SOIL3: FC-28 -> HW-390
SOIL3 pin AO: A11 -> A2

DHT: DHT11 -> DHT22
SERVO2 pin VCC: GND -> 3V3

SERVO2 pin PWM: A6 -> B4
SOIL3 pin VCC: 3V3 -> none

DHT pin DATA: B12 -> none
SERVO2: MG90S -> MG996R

⁂

▶ [WHAT NEEDS TO BE DONE]:
Find and copy each line above holding "none".

▶ [TASK OUTPUT]:
SOIL3 pin VCC: 3V3 -> none
DHT pin DATA: B12 -> none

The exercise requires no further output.